[Given records — start]

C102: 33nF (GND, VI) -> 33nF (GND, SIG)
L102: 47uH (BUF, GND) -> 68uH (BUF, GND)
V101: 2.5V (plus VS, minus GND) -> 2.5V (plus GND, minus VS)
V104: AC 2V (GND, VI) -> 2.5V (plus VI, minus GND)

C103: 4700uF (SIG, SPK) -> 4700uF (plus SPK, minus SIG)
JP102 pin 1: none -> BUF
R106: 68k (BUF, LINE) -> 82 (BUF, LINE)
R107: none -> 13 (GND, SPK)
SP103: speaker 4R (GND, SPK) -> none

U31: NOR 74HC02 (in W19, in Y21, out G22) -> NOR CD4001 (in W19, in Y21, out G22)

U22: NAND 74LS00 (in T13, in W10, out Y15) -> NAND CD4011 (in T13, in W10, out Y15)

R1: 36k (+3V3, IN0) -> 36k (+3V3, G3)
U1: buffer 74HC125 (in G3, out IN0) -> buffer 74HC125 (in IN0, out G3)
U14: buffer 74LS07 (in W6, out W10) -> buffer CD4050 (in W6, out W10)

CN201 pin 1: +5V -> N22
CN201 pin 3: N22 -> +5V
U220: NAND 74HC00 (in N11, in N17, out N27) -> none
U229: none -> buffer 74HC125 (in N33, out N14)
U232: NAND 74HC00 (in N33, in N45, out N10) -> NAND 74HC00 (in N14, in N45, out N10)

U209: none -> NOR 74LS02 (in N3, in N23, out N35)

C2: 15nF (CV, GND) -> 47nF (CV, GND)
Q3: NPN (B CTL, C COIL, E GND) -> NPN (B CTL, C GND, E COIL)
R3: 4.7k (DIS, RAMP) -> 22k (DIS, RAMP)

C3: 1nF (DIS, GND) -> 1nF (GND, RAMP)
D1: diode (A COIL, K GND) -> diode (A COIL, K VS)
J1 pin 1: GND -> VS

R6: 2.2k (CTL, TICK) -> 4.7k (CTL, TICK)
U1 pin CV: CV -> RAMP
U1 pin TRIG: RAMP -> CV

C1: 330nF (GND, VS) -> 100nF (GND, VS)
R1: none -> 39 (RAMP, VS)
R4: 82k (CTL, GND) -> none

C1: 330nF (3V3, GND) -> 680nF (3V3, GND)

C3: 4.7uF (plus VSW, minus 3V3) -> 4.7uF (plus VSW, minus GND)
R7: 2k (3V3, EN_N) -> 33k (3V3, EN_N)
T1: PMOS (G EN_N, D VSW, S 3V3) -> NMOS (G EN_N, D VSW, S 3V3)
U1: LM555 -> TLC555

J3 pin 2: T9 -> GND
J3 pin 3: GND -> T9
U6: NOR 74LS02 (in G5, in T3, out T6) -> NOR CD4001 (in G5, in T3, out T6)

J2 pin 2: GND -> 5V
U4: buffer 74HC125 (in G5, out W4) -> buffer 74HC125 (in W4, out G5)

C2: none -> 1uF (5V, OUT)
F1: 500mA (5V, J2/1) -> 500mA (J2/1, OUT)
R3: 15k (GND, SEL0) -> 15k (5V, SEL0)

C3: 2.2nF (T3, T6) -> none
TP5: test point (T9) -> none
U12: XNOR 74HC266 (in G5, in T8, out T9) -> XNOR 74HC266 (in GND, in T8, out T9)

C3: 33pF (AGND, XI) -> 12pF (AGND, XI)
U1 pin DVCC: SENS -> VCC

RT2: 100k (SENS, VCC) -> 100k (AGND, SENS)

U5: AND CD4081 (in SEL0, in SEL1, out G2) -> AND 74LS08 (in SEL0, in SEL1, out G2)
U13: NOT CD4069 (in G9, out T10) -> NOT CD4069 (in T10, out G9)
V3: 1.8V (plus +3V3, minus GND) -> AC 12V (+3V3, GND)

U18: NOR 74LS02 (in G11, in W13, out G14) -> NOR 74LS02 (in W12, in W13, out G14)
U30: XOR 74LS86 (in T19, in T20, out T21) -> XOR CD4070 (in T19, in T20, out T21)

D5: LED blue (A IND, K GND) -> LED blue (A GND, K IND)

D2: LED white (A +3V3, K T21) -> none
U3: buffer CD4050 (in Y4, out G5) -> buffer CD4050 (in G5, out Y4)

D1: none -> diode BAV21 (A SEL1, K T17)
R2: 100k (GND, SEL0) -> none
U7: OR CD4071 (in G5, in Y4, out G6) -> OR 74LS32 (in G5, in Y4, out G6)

[Given records — finish]

(Exercise requirements)
An exact copy of the lines above between the line holding "V3: 1.8V (plus" and the line holding "U3: buffer CD4050", inclusive, is the whole answer.

(Exercise response)
V3: 1.8V (plus +3V3, minus GND) -> AC 12V (+3V3, GND)

U18: NOR 74LS02 (in G11, in W13, out G14) -> NOR 74LS02 (in W12, in W13, out G14)
U30: XOR 74LS86 (in T19, in T20, out T21) -> XOR CD4070 (in T19, in T20, out T21)

D5: LED blue (A IND, K GND) -> LED blue (A GND, K IND)

D2: LED white (A +3V3, K T21) -> none
U3: buffer CD4050 (in Y4, out G5) -> buffer CD4050 (in G5, out Y4)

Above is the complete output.